-- Opening Marker --

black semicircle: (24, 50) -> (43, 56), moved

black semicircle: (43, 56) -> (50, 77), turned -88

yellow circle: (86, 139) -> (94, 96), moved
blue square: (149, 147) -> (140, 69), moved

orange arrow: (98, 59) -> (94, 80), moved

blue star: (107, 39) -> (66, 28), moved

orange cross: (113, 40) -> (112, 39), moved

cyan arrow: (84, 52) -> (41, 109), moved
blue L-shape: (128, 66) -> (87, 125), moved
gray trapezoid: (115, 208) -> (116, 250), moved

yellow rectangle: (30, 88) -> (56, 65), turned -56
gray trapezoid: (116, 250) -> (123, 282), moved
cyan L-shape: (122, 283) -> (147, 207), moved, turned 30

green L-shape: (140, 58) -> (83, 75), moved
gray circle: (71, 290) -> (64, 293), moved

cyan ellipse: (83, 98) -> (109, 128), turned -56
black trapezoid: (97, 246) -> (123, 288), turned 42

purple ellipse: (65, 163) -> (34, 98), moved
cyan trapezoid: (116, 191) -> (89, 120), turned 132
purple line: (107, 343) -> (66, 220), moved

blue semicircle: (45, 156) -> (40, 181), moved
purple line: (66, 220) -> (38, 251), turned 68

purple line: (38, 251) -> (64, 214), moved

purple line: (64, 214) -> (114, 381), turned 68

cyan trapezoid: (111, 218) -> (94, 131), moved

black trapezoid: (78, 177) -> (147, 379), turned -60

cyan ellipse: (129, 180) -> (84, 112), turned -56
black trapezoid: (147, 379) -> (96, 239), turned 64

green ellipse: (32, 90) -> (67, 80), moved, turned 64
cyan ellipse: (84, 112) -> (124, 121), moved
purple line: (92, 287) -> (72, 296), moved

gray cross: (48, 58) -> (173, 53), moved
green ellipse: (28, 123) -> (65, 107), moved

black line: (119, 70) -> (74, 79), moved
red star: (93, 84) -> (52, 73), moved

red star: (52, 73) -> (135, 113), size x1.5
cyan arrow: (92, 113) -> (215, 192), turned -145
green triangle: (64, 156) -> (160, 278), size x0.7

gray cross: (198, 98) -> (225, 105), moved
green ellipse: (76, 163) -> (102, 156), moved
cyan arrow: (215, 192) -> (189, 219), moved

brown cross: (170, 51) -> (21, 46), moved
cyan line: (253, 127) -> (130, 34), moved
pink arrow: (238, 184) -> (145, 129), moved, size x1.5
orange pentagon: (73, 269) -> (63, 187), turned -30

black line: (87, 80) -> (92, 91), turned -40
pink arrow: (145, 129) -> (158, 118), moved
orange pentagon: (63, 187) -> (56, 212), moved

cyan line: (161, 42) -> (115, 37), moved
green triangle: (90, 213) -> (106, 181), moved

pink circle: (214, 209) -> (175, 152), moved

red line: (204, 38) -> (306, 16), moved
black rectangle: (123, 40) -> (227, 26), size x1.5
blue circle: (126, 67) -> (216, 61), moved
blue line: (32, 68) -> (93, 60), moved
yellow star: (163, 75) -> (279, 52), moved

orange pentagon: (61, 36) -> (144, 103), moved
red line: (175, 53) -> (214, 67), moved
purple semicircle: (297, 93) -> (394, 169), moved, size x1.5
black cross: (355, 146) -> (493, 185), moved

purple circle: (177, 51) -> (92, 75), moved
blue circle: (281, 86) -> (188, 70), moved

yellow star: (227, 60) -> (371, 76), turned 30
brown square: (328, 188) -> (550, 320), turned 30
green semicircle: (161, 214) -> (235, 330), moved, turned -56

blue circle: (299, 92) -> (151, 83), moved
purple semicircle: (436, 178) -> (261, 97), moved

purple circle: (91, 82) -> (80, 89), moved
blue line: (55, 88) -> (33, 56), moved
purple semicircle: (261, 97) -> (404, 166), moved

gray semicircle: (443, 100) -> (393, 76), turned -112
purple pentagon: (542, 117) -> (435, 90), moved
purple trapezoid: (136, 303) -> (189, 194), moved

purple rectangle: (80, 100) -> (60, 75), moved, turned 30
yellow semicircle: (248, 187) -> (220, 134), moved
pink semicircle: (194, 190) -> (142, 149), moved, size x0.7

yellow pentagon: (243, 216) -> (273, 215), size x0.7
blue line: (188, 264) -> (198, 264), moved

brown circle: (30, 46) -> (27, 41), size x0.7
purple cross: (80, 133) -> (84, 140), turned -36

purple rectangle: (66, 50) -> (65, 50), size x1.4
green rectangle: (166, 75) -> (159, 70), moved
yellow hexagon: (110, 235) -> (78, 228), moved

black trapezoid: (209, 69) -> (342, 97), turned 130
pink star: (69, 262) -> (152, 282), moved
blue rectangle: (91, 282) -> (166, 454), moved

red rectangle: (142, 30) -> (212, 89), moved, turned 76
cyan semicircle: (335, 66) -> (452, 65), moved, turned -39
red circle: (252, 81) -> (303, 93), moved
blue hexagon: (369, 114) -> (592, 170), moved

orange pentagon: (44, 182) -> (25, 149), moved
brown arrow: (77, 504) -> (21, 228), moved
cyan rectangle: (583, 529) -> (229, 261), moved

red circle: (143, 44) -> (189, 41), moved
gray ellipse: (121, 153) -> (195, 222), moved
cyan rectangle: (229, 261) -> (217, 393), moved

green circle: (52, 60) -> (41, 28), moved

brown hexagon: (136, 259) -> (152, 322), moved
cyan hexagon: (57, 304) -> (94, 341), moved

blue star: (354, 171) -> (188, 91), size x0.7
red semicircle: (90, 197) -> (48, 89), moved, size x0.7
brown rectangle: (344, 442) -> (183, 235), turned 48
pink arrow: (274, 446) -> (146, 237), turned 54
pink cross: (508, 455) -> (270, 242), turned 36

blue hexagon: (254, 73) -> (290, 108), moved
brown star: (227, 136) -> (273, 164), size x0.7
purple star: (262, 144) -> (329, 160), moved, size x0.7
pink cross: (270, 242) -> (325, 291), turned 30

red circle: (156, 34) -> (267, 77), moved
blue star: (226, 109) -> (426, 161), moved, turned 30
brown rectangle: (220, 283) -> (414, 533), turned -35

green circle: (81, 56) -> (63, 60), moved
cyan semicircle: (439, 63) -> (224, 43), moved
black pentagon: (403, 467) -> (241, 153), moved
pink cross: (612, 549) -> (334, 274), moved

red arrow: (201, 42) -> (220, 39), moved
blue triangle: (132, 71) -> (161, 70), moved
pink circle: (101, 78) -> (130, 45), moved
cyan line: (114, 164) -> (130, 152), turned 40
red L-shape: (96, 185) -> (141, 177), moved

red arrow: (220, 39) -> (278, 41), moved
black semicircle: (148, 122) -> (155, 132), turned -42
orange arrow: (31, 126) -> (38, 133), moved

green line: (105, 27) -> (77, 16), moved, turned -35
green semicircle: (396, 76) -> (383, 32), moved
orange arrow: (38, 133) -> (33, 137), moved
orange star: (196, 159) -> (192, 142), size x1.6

-- Closing Marker --

■ Activity ■
Read through the data and copy every line where "ellipse" shows up.

■ Answer below ■
cyan ellipse: (83, 98) -> (109, 128), turned -56
purple ellipse: (65, 163) -> (34, 98), moved
cyan ellipse: (129, 180) -> (84, 112), turned -56
green ellipse: (32, 90) -> (67, 80), moved, turned 64
cyan ellipse: (84, 112) -> (124, 121), moved
green ellipse: (28, 123) -> (65, 107), moved
green ellipse: (76, 163) -> (102, 156), moved
gray ellipse: (121, 153) -> (195, 222), moved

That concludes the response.